[[ EXTRACTED INFORMATION open ]]

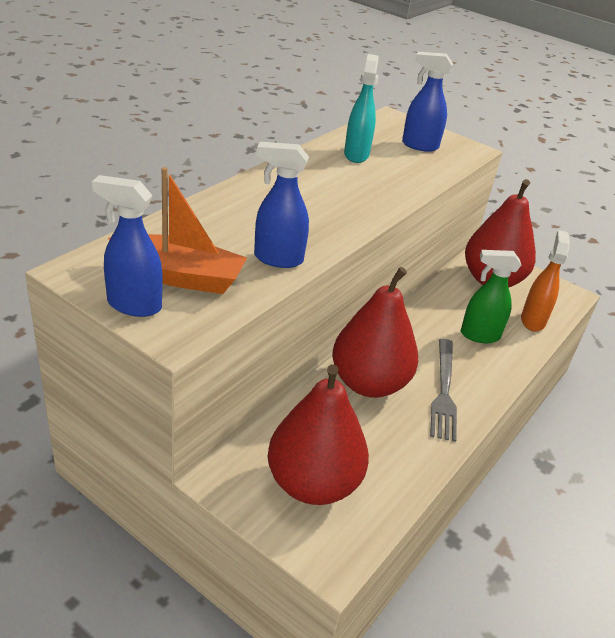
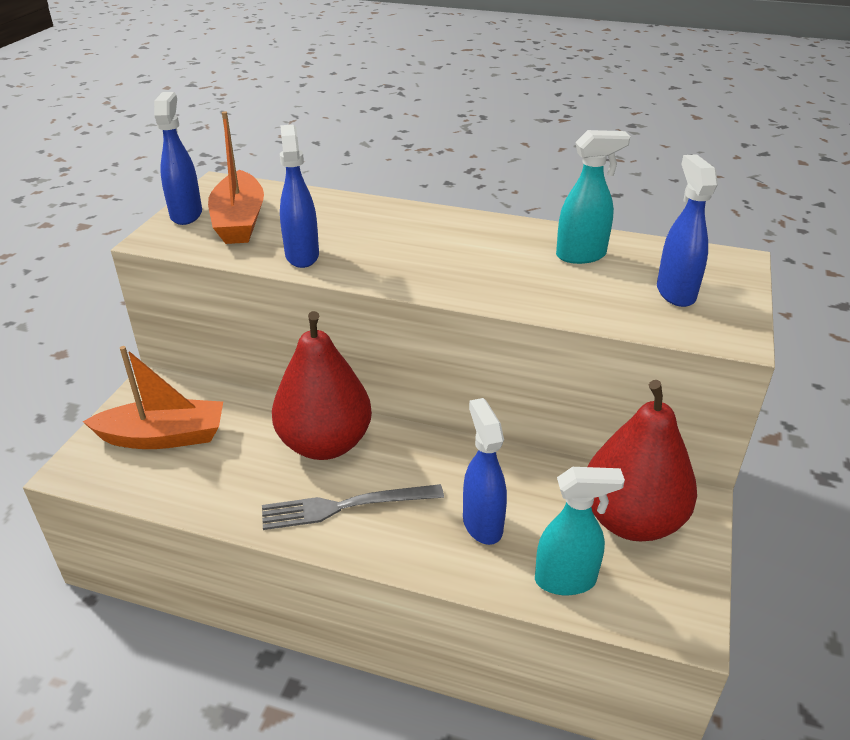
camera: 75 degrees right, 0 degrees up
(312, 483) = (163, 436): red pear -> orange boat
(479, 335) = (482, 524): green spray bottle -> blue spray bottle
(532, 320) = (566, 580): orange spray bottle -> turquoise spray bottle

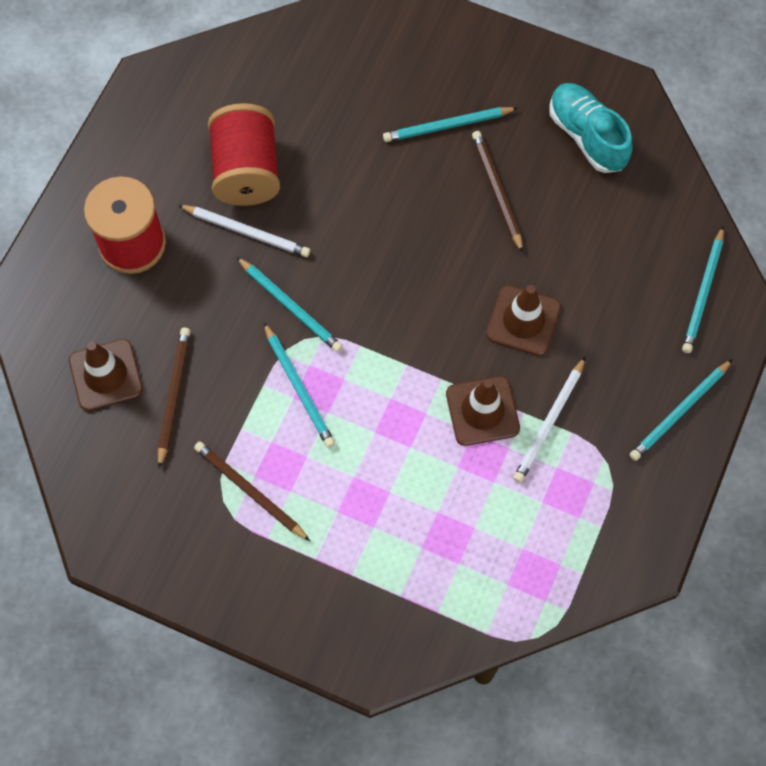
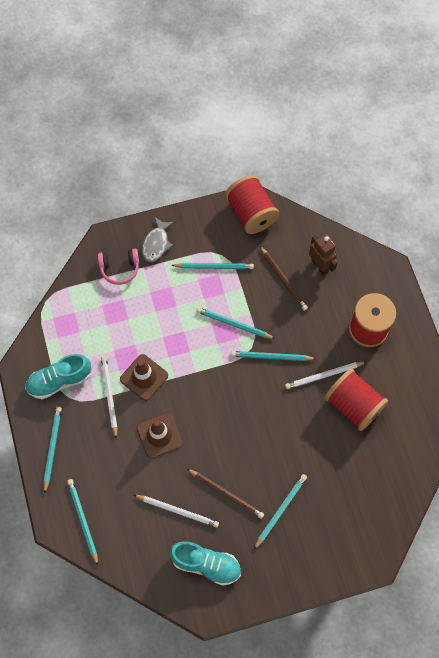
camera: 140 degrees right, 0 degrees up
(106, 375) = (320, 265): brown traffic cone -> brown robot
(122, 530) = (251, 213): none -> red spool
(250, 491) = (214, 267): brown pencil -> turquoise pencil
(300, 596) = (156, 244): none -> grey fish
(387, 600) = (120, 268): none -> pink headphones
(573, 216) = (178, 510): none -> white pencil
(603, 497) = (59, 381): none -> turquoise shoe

[[ EXTRACTED INFORMATION closed ]]

**PROMPT**:
Filter the entries down to the lines holding the string "camera". Copy each of those lines.

**EXPECTED ANSWER**:
camera: 75 degrees right, 0 degrees up
camera: 140 degrees right, 0 degrees up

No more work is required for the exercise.